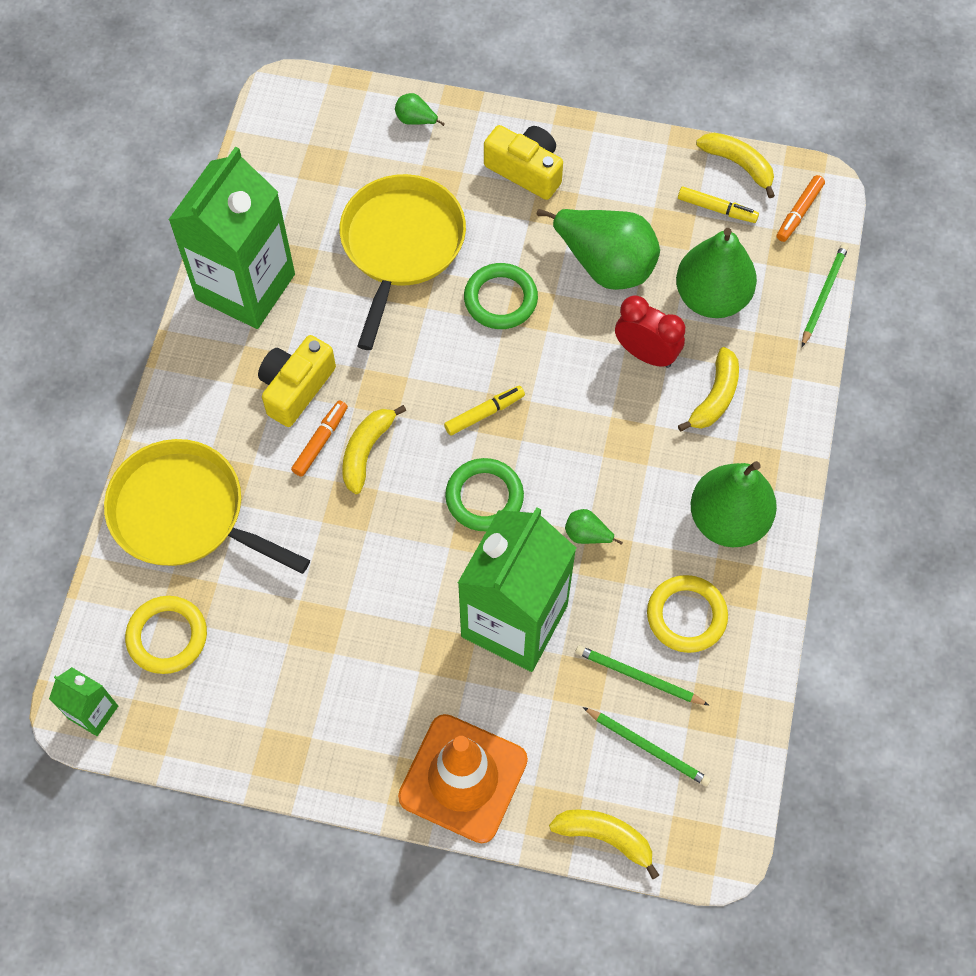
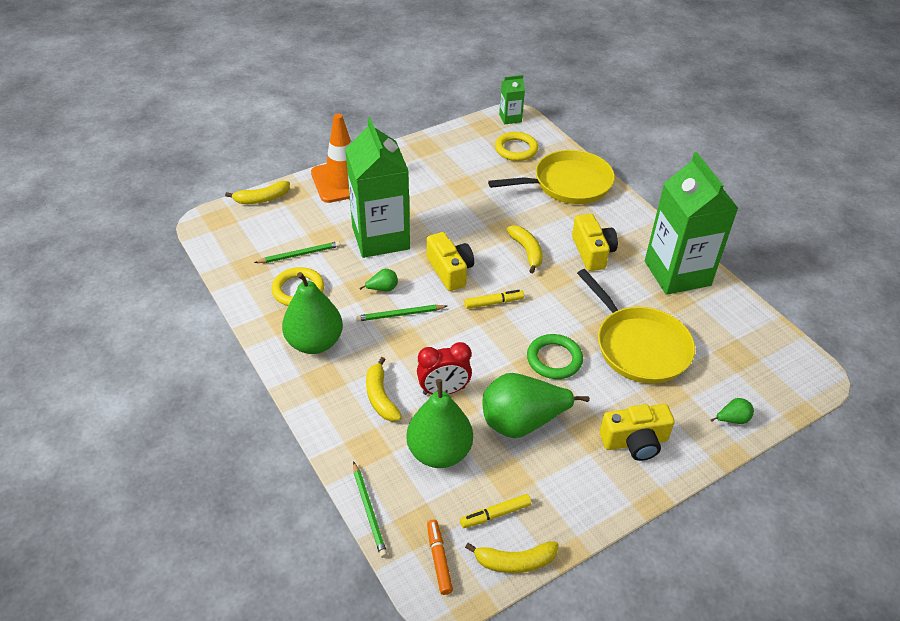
camera: 135 degrees right, 20 degrees down
(320, 441) = (552, 241): orange marker -> none
(484, 413) = (493, 303): yellow marker -> yellow marker turned 120 degrees counterclockwise
(484, 497) = (450, 271): green ring -> yellow camera
(648, 747) = (270, 235): green pencil -> green pencil (400, 315)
....
How to complete this task: Reproduce the listing from the "(484, 413) = (493, 303): yellow" line onward, verbatim.

Completed exercise:
(484, 413) = (493, 303): yellow marker -> yellow marker turned 120 degrees counterclockwise
(484, 497) = (450, 271): green ring -> yellow camera
(648, 747) = (270, 235): green pencil -> green pencil (400, 315)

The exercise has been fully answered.